STATED GOAL: Copy out every line of text in the data below word for word, leaving out the pictures.
>>>
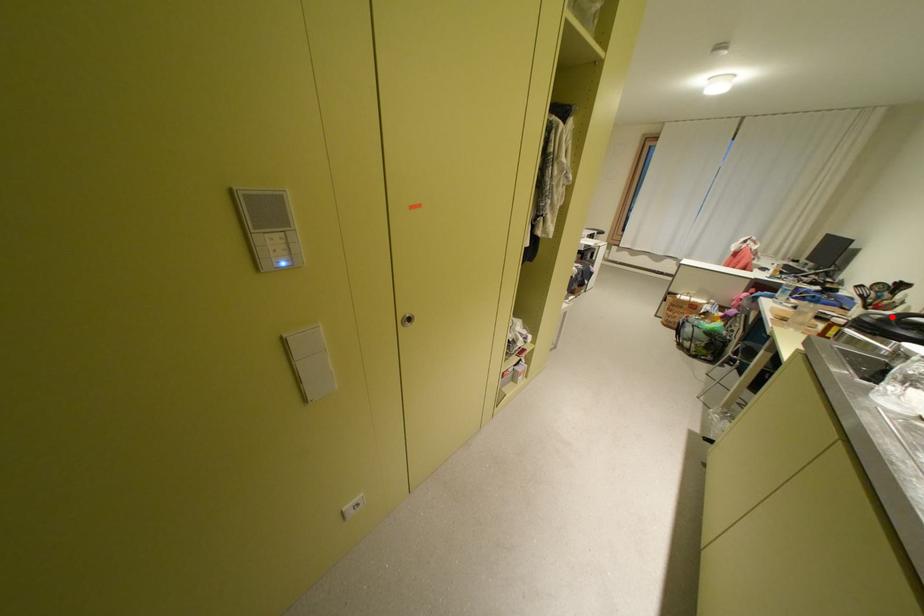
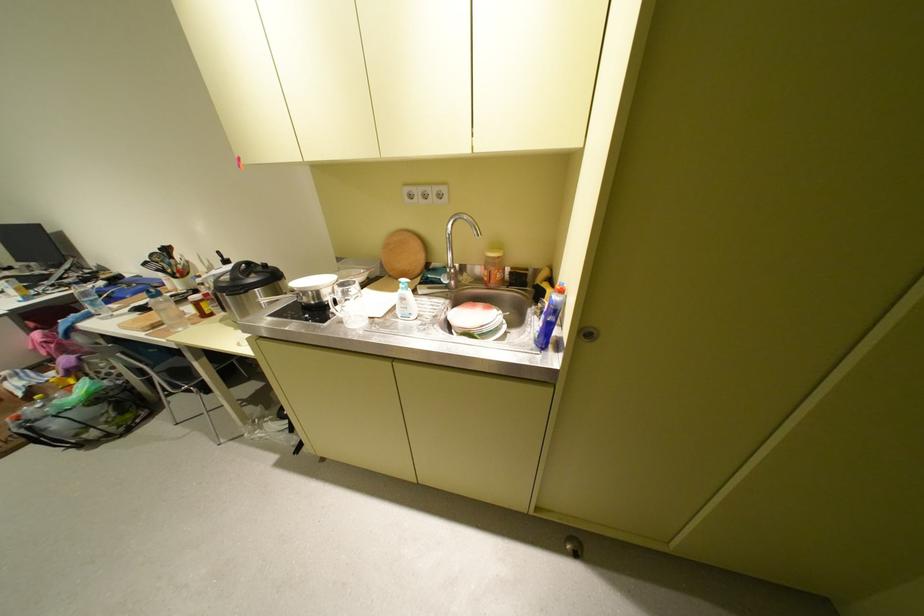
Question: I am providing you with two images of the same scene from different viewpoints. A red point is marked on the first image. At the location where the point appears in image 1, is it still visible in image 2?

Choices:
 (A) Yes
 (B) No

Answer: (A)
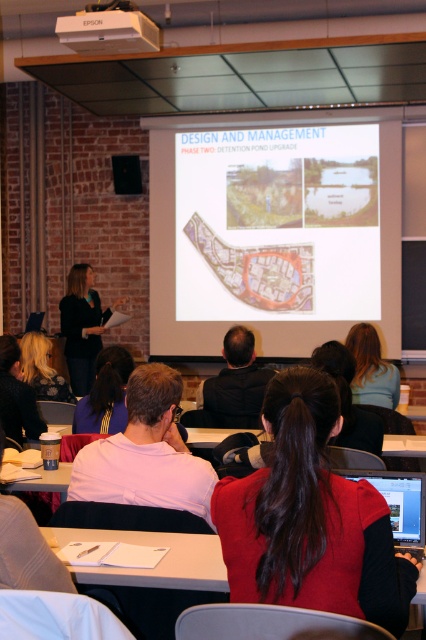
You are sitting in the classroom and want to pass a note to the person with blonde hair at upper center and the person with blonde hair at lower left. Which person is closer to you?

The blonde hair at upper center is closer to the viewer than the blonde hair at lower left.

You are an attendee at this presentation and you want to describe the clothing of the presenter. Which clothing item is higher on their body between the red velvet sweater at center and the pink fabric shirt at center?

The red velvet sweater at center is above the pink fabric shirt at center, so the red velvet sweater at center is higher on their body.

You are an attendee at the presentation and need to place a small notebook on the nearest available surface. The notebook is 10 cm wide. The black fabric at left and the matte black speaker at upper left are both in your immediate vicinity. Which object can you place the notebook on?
<<<
SOLUTION TO THE EXERCISE:
Question: I am providing you with two images of the same scene from different viewpoints. A red point is marked on the first image. At the location where the point appears in image 1, is it still visible in image 2?

Choices:
 (A) Yes
 (B) No

Answer: (A)
You are sitting in the classroom and want to pass a note to the person with blonde hair at upper center and the person with blonde hair at lower left. Which person is closer to you?

The blonde hair at upper center is closer to the viewer than the blonde hair at lower left.

You are an attendee at this presentation and you want to describe the clothing of the presenter. Which clothing item is higher on their body between the red velvet sweater at center and the pink fabric shirt at center?

The red velvet sweater at center is above the pink fabric shirt at center, so the red velvet sweater at center is higher on their body.

You are an attendee at the presentation and need to place a small notebook on the nearest available surface. The notebook is 10 cm wide. The black fabric at left and the matte black speaker at upper left are both in your immediate vicinity. Which object can you place the notebook on?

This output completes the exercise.